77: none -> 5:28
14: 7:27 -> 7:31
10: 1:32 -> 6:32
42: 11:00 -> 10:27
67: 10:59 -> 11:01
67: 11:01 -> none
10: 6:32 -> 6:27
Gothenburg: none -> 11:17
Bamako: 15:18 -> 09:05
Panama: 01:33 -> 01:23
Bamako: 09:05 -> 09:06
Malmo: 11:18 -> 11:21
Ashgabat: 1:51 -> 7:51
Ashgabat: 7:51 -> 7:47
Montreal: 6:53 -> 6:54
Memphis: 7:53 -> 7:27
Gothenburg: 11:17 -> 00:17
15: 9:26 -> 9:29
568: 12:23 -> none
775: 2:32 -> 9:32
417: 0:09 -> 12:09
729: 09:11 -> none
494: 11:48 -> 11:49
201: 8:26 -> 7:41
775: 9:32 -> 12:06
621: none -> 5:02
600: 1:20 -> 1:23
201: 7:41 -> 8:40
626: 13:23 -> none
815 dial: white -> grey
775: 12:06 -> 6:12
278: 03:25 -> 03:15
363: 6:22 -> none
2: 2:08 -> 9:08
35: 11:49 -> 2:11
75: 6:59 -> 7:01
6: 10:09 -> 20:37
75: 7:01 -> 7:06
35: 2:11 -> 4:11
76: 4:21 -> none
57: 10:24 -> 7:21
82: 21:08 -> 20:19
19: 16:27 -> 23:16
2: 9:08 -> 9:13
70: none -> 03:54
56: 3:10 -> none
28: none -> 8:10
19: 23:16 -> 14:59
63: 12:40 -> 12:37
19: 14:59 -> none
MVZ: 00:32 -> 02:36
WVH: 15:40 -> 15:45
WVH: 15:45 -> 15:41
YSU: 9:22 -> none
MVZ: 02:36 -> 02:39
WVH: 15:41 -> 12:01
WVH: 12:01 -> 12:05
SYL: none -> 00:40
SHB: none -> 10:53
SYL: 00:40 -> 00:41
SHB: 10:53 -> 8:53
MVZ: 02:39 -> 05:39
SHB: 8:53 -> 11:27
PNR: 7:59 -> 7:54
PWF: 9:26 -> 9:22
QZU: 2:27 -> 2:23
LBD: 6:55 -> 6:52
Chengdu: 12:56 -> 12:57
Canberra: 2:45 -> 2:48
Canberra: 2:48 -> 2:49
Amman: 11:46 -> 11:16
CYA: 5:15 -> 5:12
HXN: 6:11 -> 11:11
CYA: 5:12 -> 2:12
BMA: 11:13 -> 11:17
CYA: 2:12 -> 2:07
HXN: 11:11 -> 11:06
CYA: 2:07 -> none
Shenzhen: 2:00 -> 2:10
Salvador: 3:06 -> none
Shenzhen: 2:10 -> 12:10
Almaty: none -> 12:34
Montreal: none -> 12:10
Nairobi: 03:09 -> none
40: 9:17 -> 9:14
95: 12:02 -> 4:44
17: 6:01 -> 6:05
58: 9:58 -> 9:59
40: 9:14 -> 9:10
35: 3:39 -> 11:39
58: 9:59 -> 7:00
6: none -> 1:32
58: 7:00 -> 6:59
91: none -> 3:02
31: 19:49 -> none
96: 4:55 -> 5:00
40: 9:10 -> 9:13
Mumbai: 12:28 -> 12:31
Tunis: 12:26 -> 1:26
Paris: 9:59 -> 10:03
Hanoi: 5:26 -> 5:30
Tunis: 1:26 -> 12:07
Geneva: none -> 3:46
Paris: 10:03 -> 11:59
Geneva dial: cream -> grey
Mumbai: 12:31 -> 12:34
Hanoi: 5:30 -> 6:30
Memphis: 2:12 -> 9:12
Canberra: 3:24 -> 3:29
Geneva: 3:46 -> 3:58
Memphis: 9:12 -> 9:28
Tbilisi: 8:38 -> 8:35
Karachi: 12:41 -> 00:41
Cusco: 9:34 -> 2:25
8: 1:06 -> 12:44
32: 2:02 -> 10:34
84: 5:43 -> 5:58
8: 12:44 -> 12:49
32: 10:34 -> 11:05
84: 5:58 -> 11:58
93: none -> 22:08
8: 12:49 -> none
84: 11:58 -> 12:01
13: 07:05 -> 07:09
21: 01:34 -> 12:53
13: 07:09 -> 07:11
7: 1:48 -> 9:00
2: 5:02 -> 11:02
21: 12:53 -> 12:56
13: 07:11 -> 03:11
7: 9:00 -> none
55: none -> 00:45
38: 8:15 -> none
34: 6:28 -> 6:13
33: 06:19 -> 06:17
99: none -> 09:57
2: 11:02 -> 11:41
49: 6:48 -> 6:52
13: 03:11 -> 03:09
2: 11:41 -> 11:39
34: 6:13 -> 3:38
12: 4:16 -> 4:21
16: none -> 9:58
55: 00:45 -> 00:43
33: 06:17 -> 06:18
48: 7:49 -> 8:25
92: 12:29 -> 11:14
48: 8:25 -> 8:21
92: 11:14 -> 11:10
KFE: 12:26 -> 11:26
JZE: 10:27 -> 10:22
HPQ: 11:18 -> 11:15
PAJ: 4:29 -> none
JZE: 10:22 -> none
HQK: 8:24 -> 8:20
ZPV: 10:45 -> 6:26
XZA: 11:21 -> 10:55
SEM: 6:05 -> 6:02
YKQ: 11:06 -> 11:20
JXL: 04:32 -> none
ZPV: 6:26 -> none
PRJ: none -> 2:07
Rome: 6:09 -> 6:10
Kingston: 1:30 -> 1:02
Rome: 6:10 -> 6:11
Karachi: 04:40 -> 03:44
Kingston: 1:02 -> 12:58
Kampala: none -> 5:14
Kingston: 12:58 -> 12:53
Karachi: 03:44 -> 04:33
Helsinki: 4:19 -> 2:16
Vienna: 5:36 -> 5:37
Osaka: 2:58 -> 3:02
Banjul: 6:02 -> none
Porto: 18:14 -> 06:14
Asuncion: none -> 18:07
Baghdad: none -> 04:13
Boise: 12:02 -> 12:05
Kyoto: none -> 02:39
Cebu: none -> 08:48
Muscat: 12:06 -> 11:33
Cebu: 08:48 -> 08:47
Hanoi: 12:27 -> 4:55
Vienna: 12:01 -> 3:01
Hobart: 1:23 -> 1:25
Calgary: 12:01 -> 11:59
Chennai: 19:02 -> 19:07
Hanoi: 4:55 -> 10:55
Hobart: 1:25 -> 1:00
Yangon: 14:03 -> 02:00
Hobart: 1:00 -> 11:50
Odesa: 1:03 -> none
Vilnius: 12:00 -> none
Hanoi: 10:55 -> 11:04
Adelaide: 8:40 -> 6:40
────────────────────
-- OBJECTIVE --
Lay out all the records above as a Markdown table with the columns n and Record, giving each row a number and leaving out blank lines.

-- SOLUTION TO THIS PROBLEM --
| n | Record |
|---|---|
| 1 | 77: none -> 5:28 |
| 2 | 14: 7:27 -> 7:31 |
| 3 | 10: 1:32 -> 6:32 |
| 4 | 42: 11:00 -> 10:27 |
| 5 | 67: 10:59 -> 11:01 |
| 6 | 67: 11:01 -> none |
| 7 | 10: 6:32 -> 6:27 |
| 8 | Gothenburg: none -> 11:17 |
| 9 | Bamako: 15:18 -> 09:05 |
| 10 | Panama: 01:33 -> 01:23 |
| 11 | Bamako: 09:05 -> 09:06 |
| 12 | Malmo: 11:18 -> 11:21 |
| 13 | Ashgabat: 1:51 -> 7:51 |
| 14 | Ashgabat: 7:51 -> 7:47 |
| 15 | Montreal: 6:53 -> 6:54 |
| 16 | Memphis: 7:53 -> 7:27 |
| 17 | Gothenburg: 11:17 -> 00:17 |
| 18 | 15: 9:26 -> 9:29 |
| 19 | 568: 12:23 -> none |
| 20 | 775: 2:32 -> 9:32 |
| 21 | 417: 0:09 -> 12:09 |
| 22 | 729: 09:11 -> none |
| 23 | 494: 11:48 -> 11:49 |
| 24 | 201: 8:26 -> 7:41 |
| 25 | 775: 9:32 -> 12:06 |
| 26 | 621: none -> 5:02 |
| 27 | 600: 1:20 -> 1:23 |
| 28 | 201: 7:41 -> 8:40 |
| 29 | 626: 13:23 -> none |
| 30 | 815 dial: white -> grey |
| 31 | 775: 12:06 -> 6:12 |
| 32 | 278: 03:25 -> 03:15 |
| 33 | 363: 6:22 -> none |
| 34 | 2: 2:08 -> 9:08 |
| 35 | 35: 11:49 -> 2:11 |
| 36 | 75: 6:59 -> 7:01 |
| 37 | 6: 10:09 -> 20:37 |
| 38 | 75: 7:01 -> 7:06 |
| 39 | 35: 2:11 -> 4:11 |
| 40 | 76: 4:21 -> none |
| 41 | 57: 10:24 -> 7:21 |
| 42 | 82: 21:08 -> 20:19 |
| 43 | 19: 16:27 -> 23:16 |
| 44 | 2: 9:08 -> 9:13 |
| 45 | 70: none -> 03:54 |
| 46 | 56: 3:10 -> none |
| 47 | 28: none -> 8:10 |
| 48 | 19: 23:16 -> 14:59 |
| 49 | 63: 12:40 -> 12:37 |
| 50 | 19: 14:59 -> none |
| 51 | MVZ: 00:32 -> 02:36 |
| 52 | WVH: 15:40 -> 15:45 |
| 53 | WVH: 15:45 -> 15:41 |
| 54 | YSU: 9:22 -> none |
| 55 | MVZ: 02:36 -> 02:39 |
| 56 | WVH: 15:41 -> 12:01 |
| 57 | WVH: 12:01 -> 12:05 |
| 58 | SYL: none -> 00:40 |
| 59 | SHB: none -> 10:53 |
| 60 | SYL: 00:40 -> 00:41 |
| 61 | SHB: 10:53 -> 8:53 |
| 62 | MVZ: 02:39 -> 05:39 |
| 63 | SHB: 8:53 -> 11:27 |
| 64 | PNR: 7:59 -> 7:54 |
| 65 | PWF: 9:26 -> 9:22 |
| 66 | QZU: 2:27 -> 2:23 |
| 67 | LBD: 6:55 -> 6:52 |
| 68 | Chengdu: 12:56 -> 12:57 |
| 69 | Canberra: 2:45 -> 2:48 |
| 70 | Canberra: 2:48 -> 2:49 |
| 71 | Amman: 11:46 -> 11:16 |
| 72 | CYA: 5:15 -> 5:12 |
| 73 | HXN: 6:11 -> 11:11 |
| 74 | CYA: 5:12 -> 2:12 |
| 75 | BMA: 11:13 -> 11:17 |
| 76 | CYA: 2:12 -> 2:07 |
| 77 | HXN: 11:11 -> 11:06 |
| 78 | CYA: 2:07 -> none |
| 79 | Shenzhen: 2:00 -> 2:10 |
| 80 | Salvador: 3:06 -> none |
| 81 | Shenzhen: 2:10 -> 12:10 |
| 82 | Almaty: none -> 12:34 |
| 83 | Montreal: none -> 12:10 |
| 84 | Nairobi: 03:09 -> none |
| 85 | 40: 9:17 -> 9:14 |
| 86 | 95: 12:02 -> 4:44 |
| 87 | 17: 6:01 -> 6:05 |
| 88 | 58: 9:58 -> 9:59 |
| 89 | 40: 9:14 -> 9:10 |
| 90 | 35: 3:39 -> 11:39 |
| 91 | 58: 9:59 -> 7:00 |
| 92 | 6: none -> 1:32 |
| 93 | 58: 7:00 -> 6:59 |
| 94 | 91: none -> 3:02 |
| 95 | 31: 19:49 -> none |
| 96 | 96: 4:55 -> 5:00 |
| 97 | 40: 9:10 -> 9:13 |
| 98 | Mumbai: 12:28 -> 12:31 |
| 99 | Tunis: 12:26 -> 1:26 |
| 100 | Paris: 9:59 -> 10:03 |
| 101 | Hanoi: 5:26 -> 5:30 |
| 102 | Tunis: 1:26 -> 12:07 |
| 103 | Geneva: none -> 3:46 |
| 104 | Paris: 10:03 -> 11:59 |
| 105 | Geneva dial: cream -> grey |
| 106 | Mumbai: 12:31 -> 12:34 |
| 107 | Hanoi: 5:30 -> 6:30 |
| 108 | Memphis: 2:12 -> 9:12 |
| 109 | Canberra: 3:24 -> 3:29 |
| 110 | Geneva: 3:46 -> 3:58 |
| 111 | Memphis: 9:12 -> 9:28 |
| 112 | Tbilisi: 8:38 -> 8:35 |
| 113 | Karachi: 12:41 -> 00:41 |
| 114 | Cusco: 9:34 -> 2:25 |
| 115 | 8: 1:06 -> 12:44 |
| 116 | 32: 2:02 -> 10:34 |
| 117 | 84: 5:43 -> 5:58 |
| 118 | 8: 12:44 -> 12:49 |
| 119 | 32: 10:34 -> 11:05 |
| 120 | 84: 5:58 -> 11:58 |
| 121 | 93: none -> 22:08 |
| 122 | 8: 12:49 -> none |
| 123 | 84: 11:58 -> 12:01 |
| 124 | 13: 07:05 -> 07:09 |
| 125 | 21: 01:34 -> 12:53 |
| 126 | 13: 07:09 -> 07:11 |
| 127 | 7: 1:48 -> 9:00 |
| 128 | 2: 5:02 -> 11:02 |
| 129 | 21: 12:53 -> 12:56 |
| 130 | 13: 07:11 -> 03:11 |
| 131 | 7: 9:00 -> none |
| 132 | 55: none -> 00:45 |
| 133 | 38: 8:15 -> none |
| 134 | 34: 6:28 -> 6:13 |
| 135 | 33: 06:19 -> 06:17 |
| 136 | 99: none -> 09:57 |
| 137 | 2: 11:02 -> 11:41 |
| 138 | 49: 6:48 -> 6:52 |
| 139 | 13: 03:11 -> 03:09 |
| 140 | 2: 11:41 -> 11:39 |
| 141 | 34: 6:13 -> 3:38 |
| 142 | 12: 4:16 -> 4:21 |
| 143 | 16: none -> 9:58 |
| 144 | 55: 00:45 -> 00:43 |
| 145 | 33: 06:17 -> 06:18 |
| 146 | 48: 7:49 -> 8:25 |
| 147 | 92: 12:29 -> 11:14 |
| 148 | 48: 8:25 -> 8:21 |
| 149 | 92: 11:14 -> 11:10 |
| 150 | KFE: 12:26 -> 11:26 |
| 151 | JZE: 10:27 -> 10:22 |
| 152 | HPQ: 11:18 -> 11:15 |
| 153 | PAJ: 4:29 -> none |
| 154 | JZE: 10:22 -> none |
| 155 | HQK: 8:24 -> 8:20 |
| 156 | ZPV: 10:45 -> 6:26 |
| 157 | XZA: 11:21 -> 10:55 |
| 158 | SEM: 6:05 -> 6:02 |
| 159 | YKQ: 11:06 -> 11:20 |
| 160 | JXL: 04:32 -> none |
| 161 | ZPV: 6:26 -> none |
| 162 | PRJ: none -> 2:07 |
| 163 | Rome: 6:09 -> 6:10 |
| 164 | Kingston: 1:30 -> 1:02 |
| 165 | Rome: 6:10 -> 6:11 |
| 166 | Karachi: 04:40 -> 03:44 |
| 167 | Kingston: 1:02 -> 12:58 |
| 168 | Kampala: none -> 5:14 |
| 169 | Kingston: 12:58 -> 12:53 |
| 170 | Karachi: 03:44 -> 04:33 |
| 171 | Helsinki: 4:19 -> 2:16 |
| 172 | Vienna: 5:36 -> 5:37 |
| 173 | Osaka: 2:58 -> 3:02 |
| 174 | Banjul: 6:02 -> none |
| 175 | Porto: 18:14 -> 06:14 |
| 176 | Asuncion: none -> 18:07 |
| 177 | Baghdad: none -> 04:13 |
| 178 | Boise: 12:02 -> 12:05 |
| 179 | Kyoto: none -> 02:39 |
| 180 | Cebu: none -> 08:48 |
| 181 | Muscat: 12:06 -> 11:33 |
| 182 | Cebu: 08:48 -> 08:47 |
| 183 | Hanoi: 12:27 -> 4:55 |
| 184 | Vienna: 12:01 -> 3:01 |
| 185 | Hobart: 1:23 -> 1:25 |
| 186 | Calgary: 12:01 -> 11:59 |
| 187 | Chennai: 19:02 -> 19:07 |
| 188 | Hanoi: 4:55 -> 10:55 |
| 189 | Hobart: 1:25 -> 1:00 |
| 190 | Yangon: 14:03 -> 02:00 |
| 191 | Hobart: 1:00 -> 11:50 |
| 192 | Odesa: 1:03 -> none |
| 193 | Vilnius: 12:00 -> none |
| 194 | Hanoi: 10:55 -> 11:04 |
| 195 | Adelaide: 8:40 -> 6:40 |